#### Given records:
★ ★ ★ ★

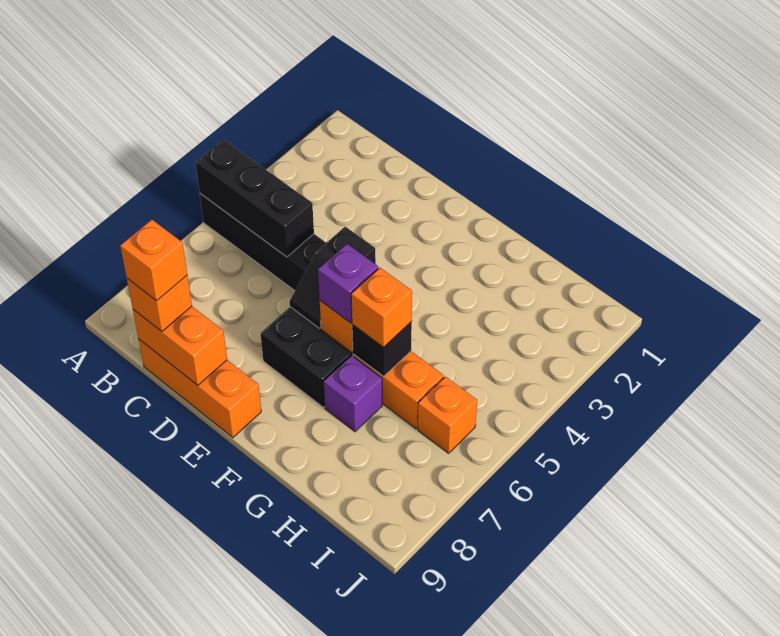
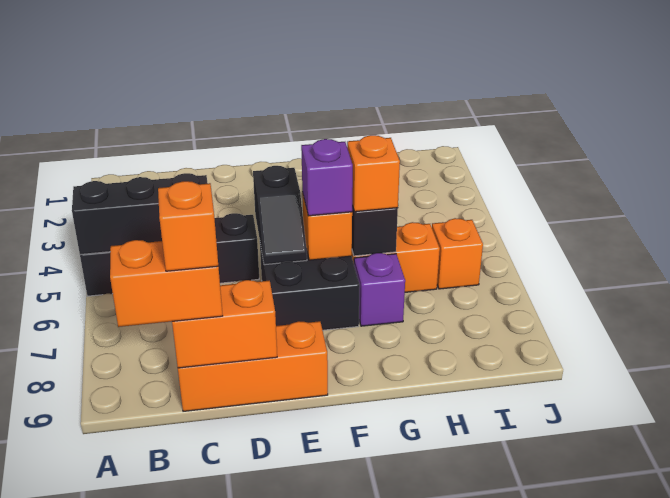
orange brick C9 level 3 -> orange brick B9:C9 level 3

★ ★ ★ ★

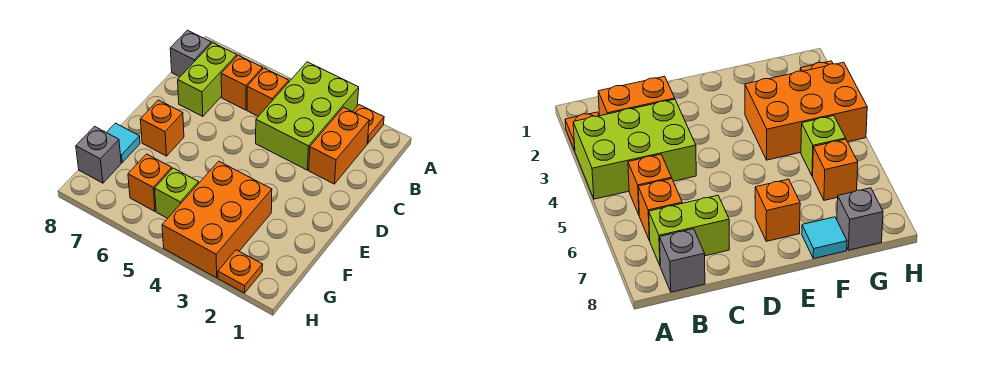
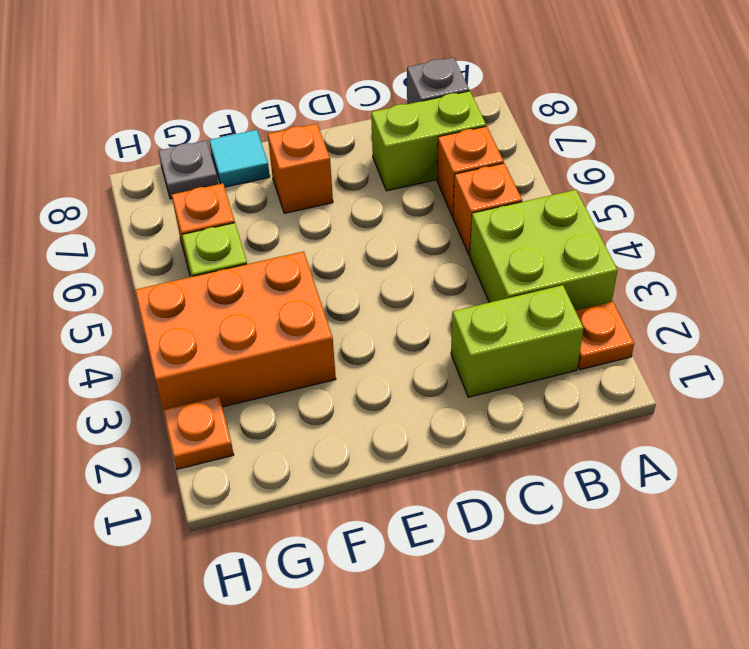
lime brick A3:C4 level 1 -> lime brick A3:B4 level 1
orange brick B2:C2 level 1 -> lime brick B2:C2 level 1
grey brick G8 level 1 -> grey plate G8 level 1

★ ★ ★ ★

Show every line in the entries where the string "orange" occurs.

orange brick C9 level 3 -> orange brick B9:C9 level 3
orange brick B2:C2 level 1 -> lime brick B2:C2 level 1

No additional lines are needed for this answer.